* **What is required**
Please copy each line of the listing that includes the string "ALARM".

* **Source material**

····················

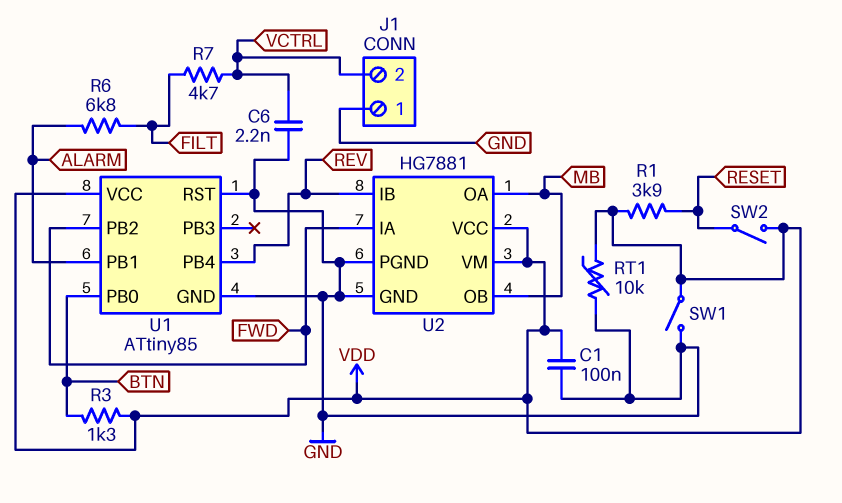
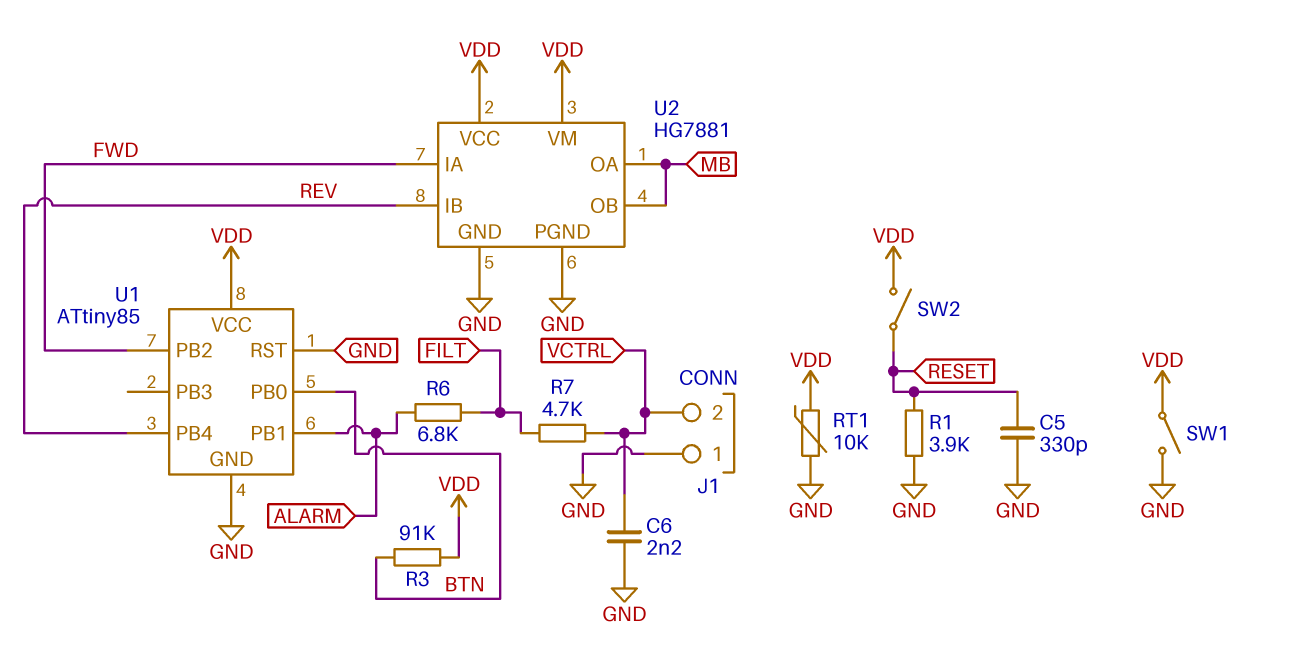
C1: 100nF (GND, VDD) -> none
C5: none -> 330pF (GND, RESET)
R1: 3.9k (RESET, VDD) -> 3.9k (GND, RESET)
R3: 1.3k (BTN, VDD) -> 91k (BTN, VDD)

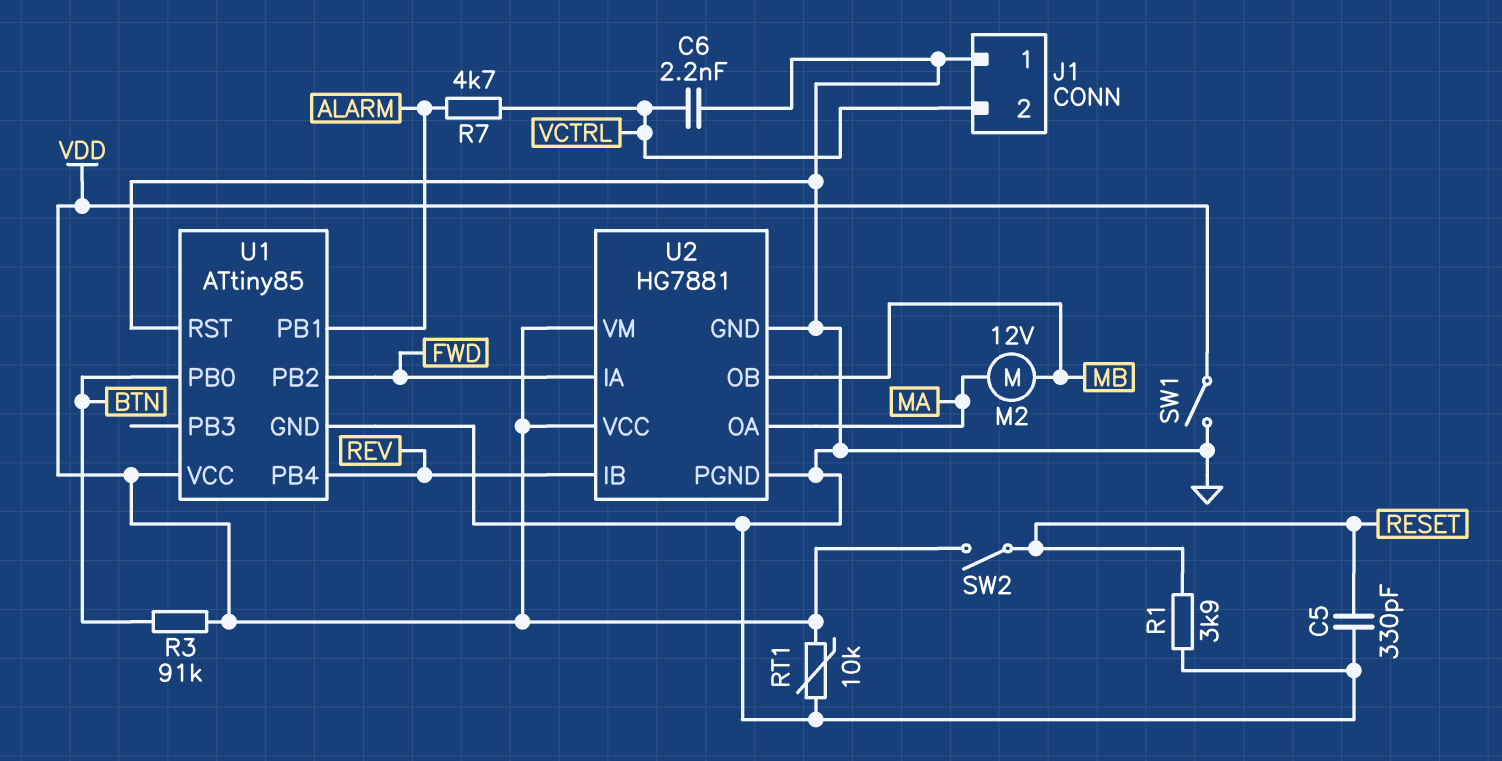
M2: none -> motor 12V (MA, MB)
R6: 6.8k (ALARM, FILT) -> none
R7: 4.7k (FILT, VCTRL) -> 4.7k (ALARM, VCTRL)
U2 pin OA: MB -> MA

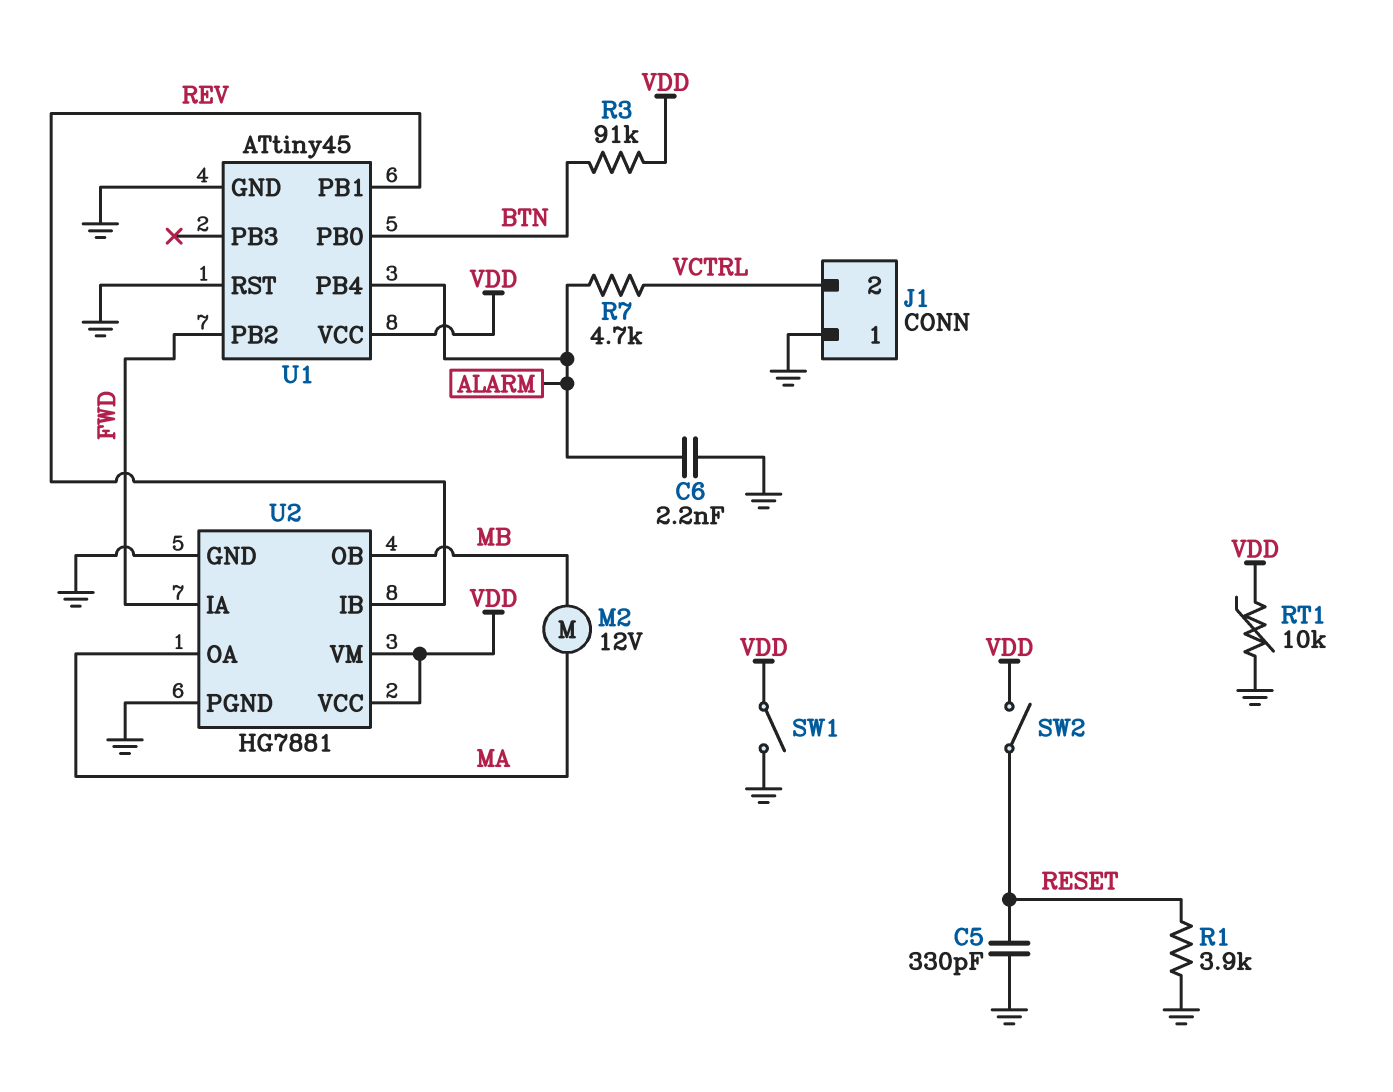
C6: 2.2nF (GND, VCTRL) -> 2.2nF (ALARM, GND)
U1: ATtiny85 -> ATtiny45
U1 pin PB1: ALARM -> REV
U1 pin PB4: REV -> ALARM

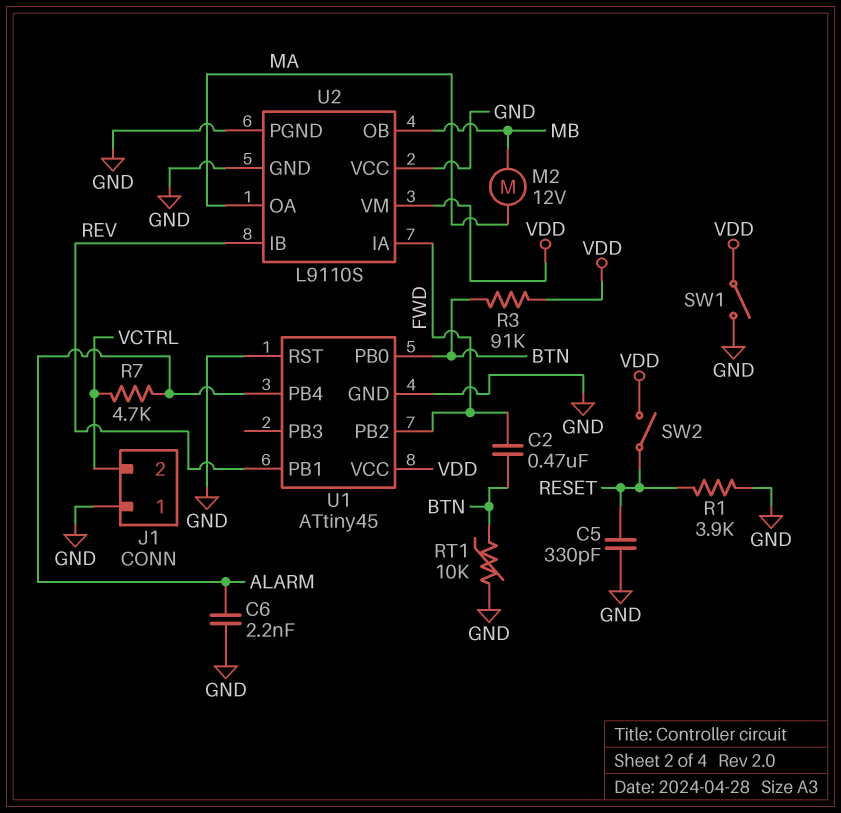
C2: none -> 470nF (BTN, FWD)
RT1: 10k (GND, VDD) -> 10k (BTN, GND)
U2: HG7881 -> L9110S
U2 pin VCC: VDD -> GND

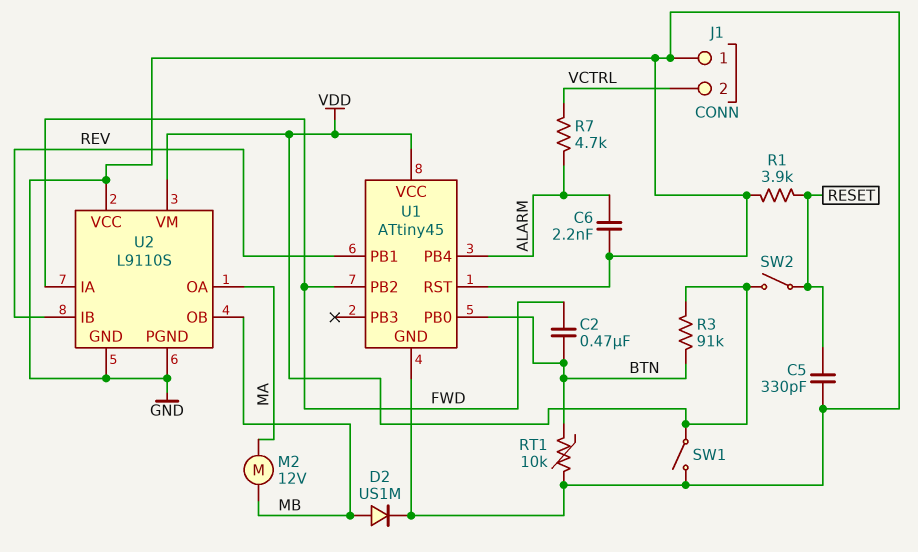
D2: none -> diode US1M (A MB, K GND)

····················

* **Problem solution**
R6: 6.8k (ALARM, FILT) -> none
R7: 4.7k (FILT, VCTRL) -> 4.7k (ALARM, VCTRL)
C6: 2.2nF (GND, VCTRL) -> 2.2nF (ALARM, GND)
U1 pin PB1: ALARM -> REV
U1 pin PB4: REV -> ALARM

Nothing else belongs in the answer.